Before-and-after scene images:

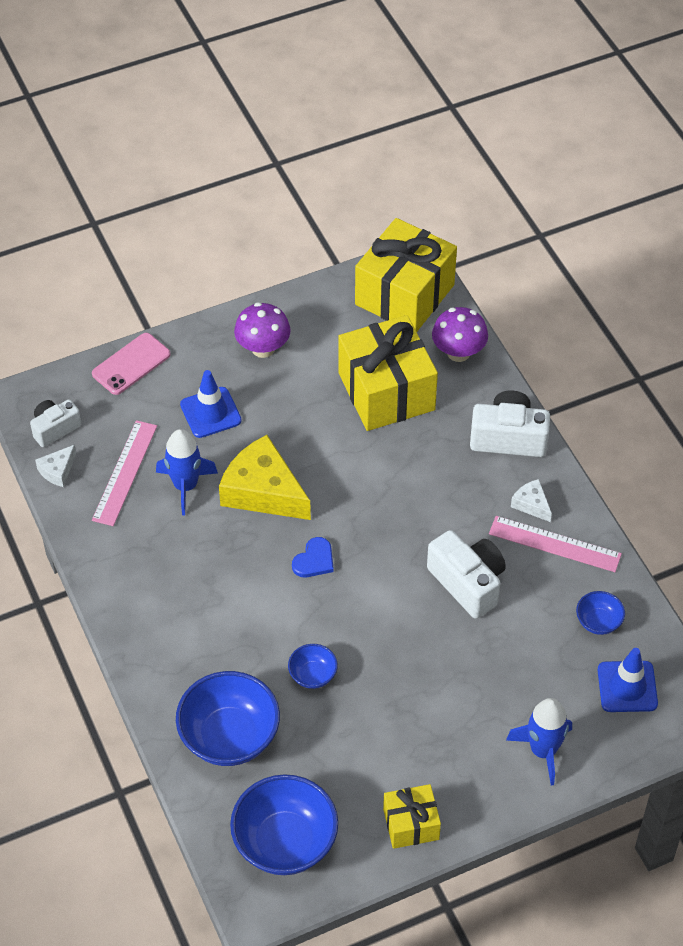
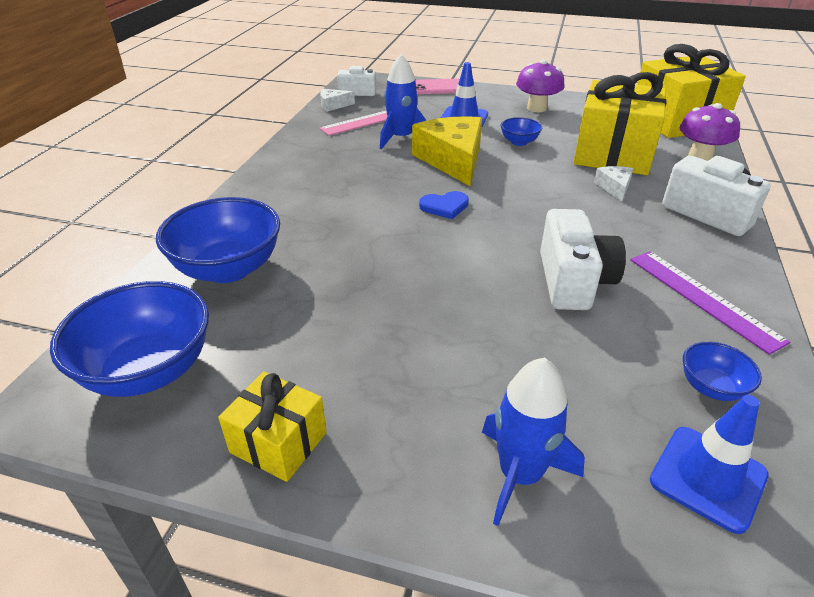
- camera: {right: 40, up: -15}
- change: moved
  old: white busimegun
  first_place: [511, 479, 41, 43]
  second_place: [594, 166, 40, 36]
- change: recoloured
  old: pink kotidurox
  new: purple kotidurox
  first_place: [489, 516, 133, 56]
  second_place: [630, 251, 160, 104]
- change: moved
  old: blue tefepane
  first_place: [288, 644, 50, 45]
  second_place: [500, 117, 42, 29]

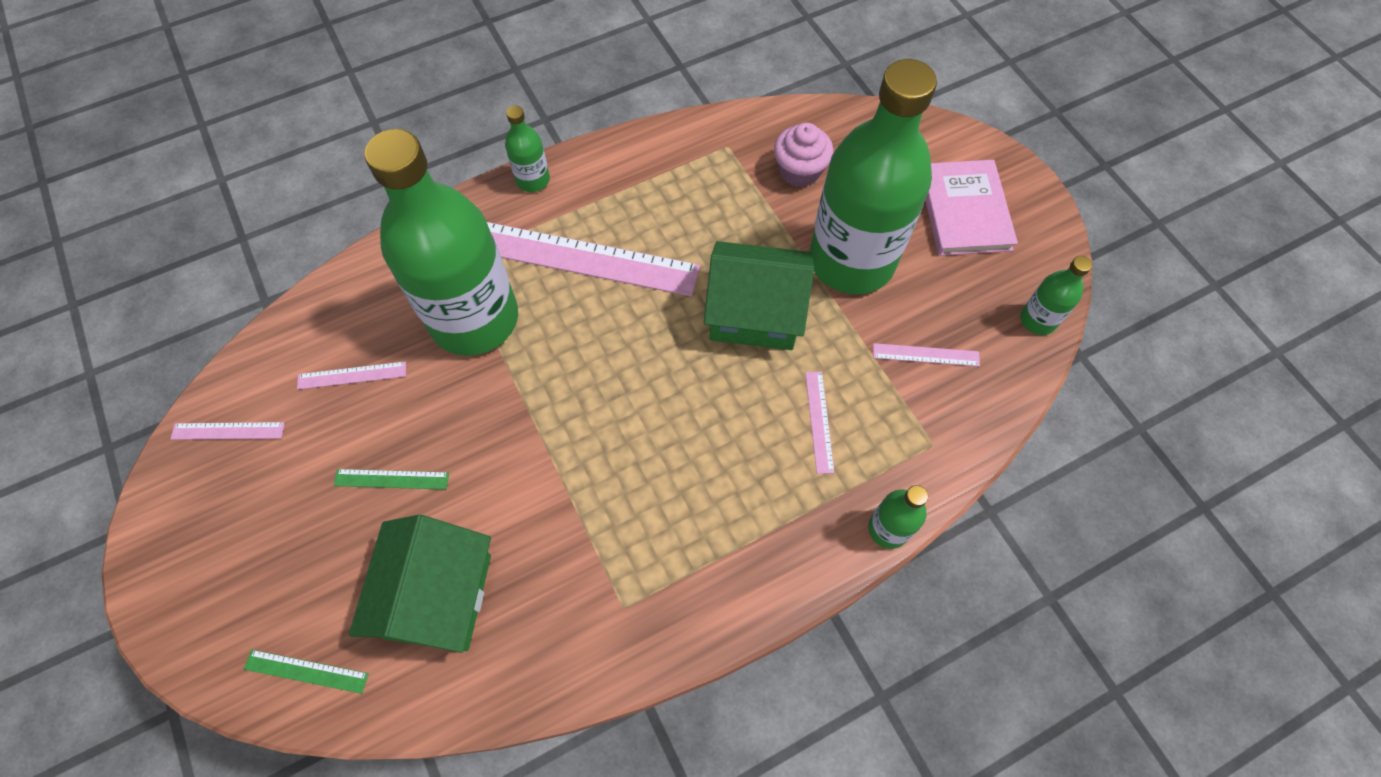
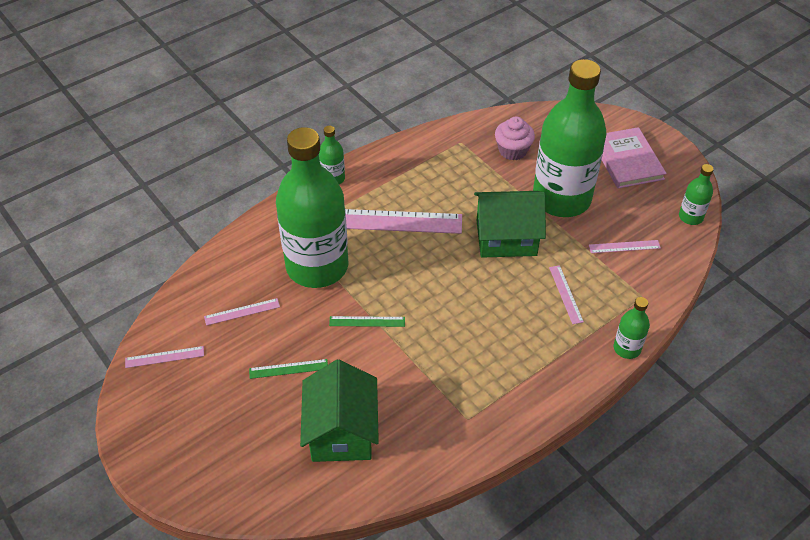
- camera: {right: -10, up: -15}
- change: moved
  old: green kotidurox
  first_place: [244, 650, 125, 44]
  second_place: [329, 316, 76, 11]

__EXERCISE DESCRIPTION__. In your copy, include no pictures; print every line above exactly.

__RESULT OF THIS TASK__.
- camera: {right: 40, up: -15}
- change: moved
  old: white busimegun
  first_place: [511, 479, 41, 43]
  second_place: [594, 166, 40, 36]
- change: recoloured
  old: pink kotidurox
  new: purple kotidurox
  first_place: [489, 516, 133, 56]
  second_place: [630, 251, 160, 104]
- change: moved
  old: blue tefepane
  first_place: [288, 644, 50, 45]
  second_place: [500, 117, 42, 29]

- camera: {right: -10, up: -15}
- change: moved
  old: green kotidurox
  first_place: [244, 650, 125, 44]
  second_place: [329, 316, 76, 11]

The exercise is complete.